*BRIEF*: Repeat precisely the span of lines below that opens with the line containing "R4: 680k (GND, SIG3) -> 620k (GND, SIG3)" and closes with the line containing "R8: 820k (STG2, VO) -> 4.7k (STG2, VO)", both included.

*DATA PROVIDED*:
· · ·

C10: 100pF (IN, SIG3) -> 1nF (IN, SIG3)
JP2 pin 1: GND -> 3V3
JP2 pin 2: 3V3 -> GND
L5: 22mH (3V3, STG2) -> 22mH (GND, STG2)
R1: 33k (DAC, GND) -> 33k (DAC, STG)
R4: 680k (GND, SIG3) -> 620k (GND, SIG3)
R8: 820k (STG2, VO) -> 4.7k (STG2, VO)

· · ·

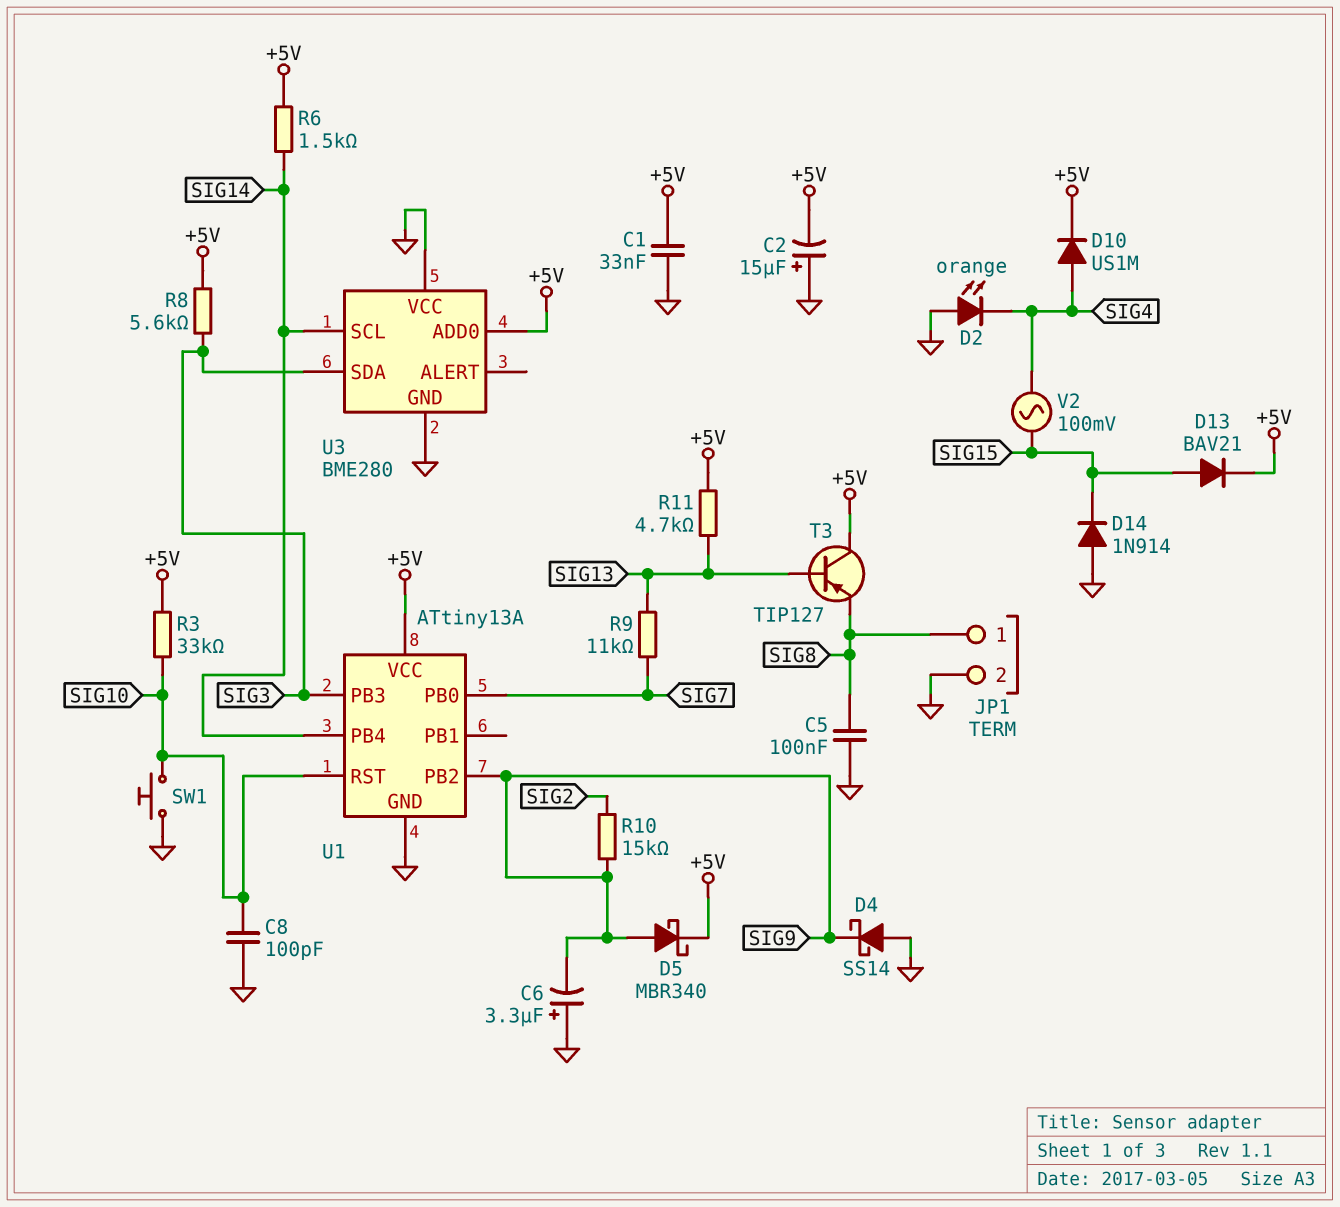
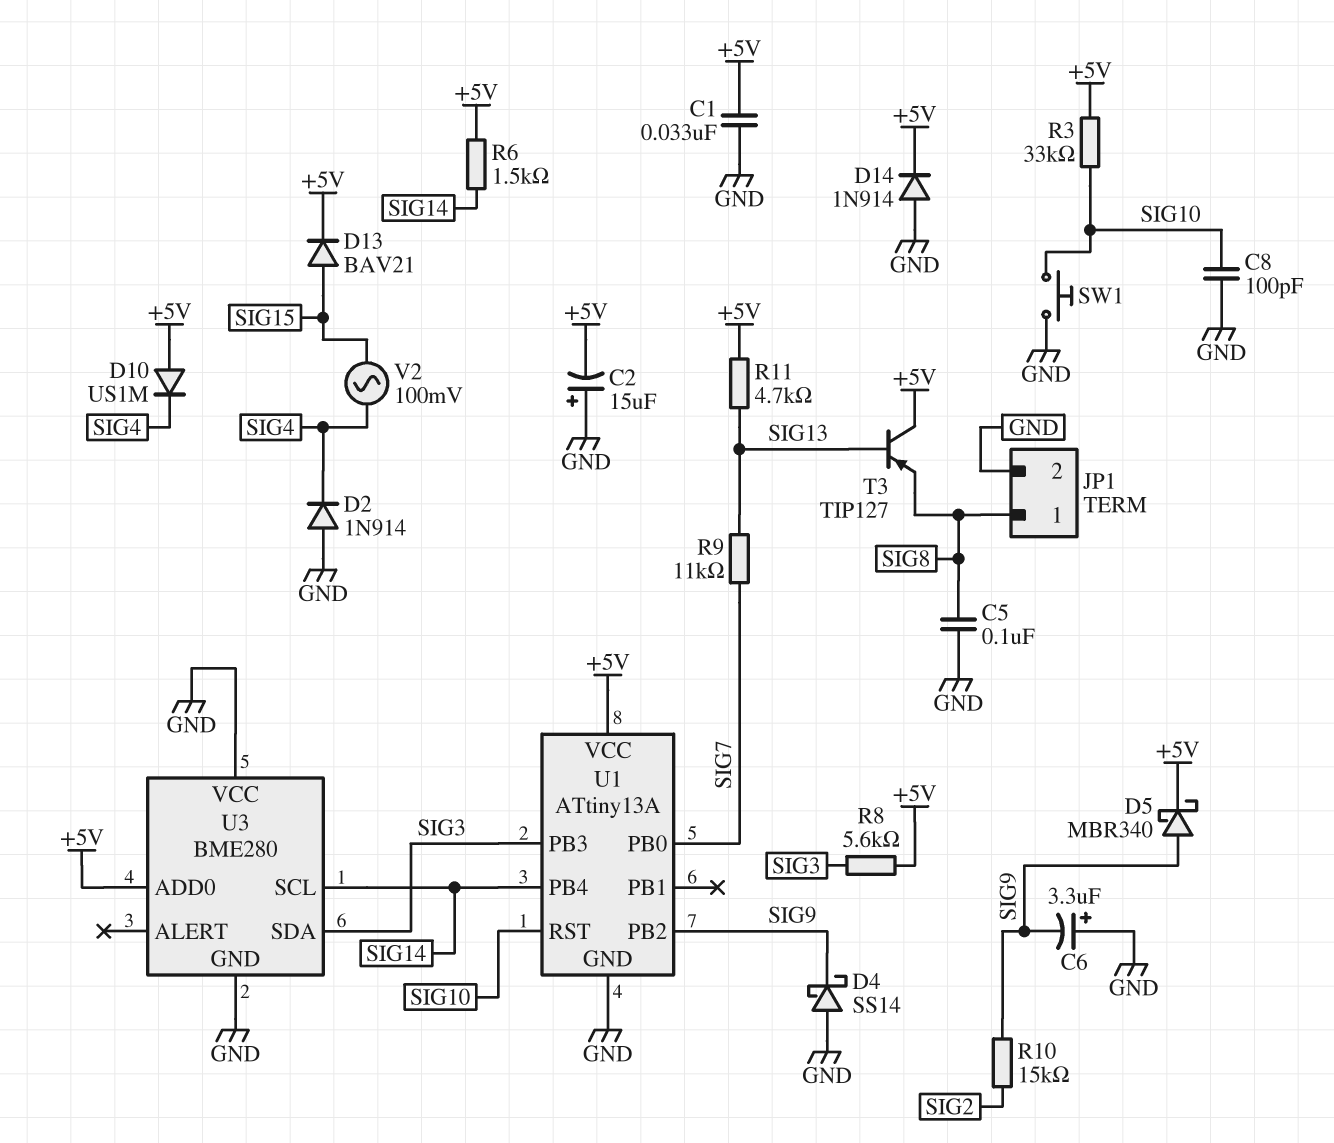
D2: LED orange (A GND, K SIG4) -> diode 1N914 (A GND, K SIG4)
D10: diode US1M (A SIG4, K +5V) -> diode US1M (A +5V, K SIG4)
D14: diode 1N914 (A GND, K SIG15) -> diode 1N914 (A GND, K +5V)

· · ·

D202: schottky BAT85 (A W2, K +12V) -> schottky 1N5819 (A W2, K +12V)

· · ·

*WRITTEN SOLUTION*:
R4: 680k (GND, SIG3) -> 620k (GND, SIG3)
R8: 820k (STG2, VO) -> 4.7k (STG2, VO)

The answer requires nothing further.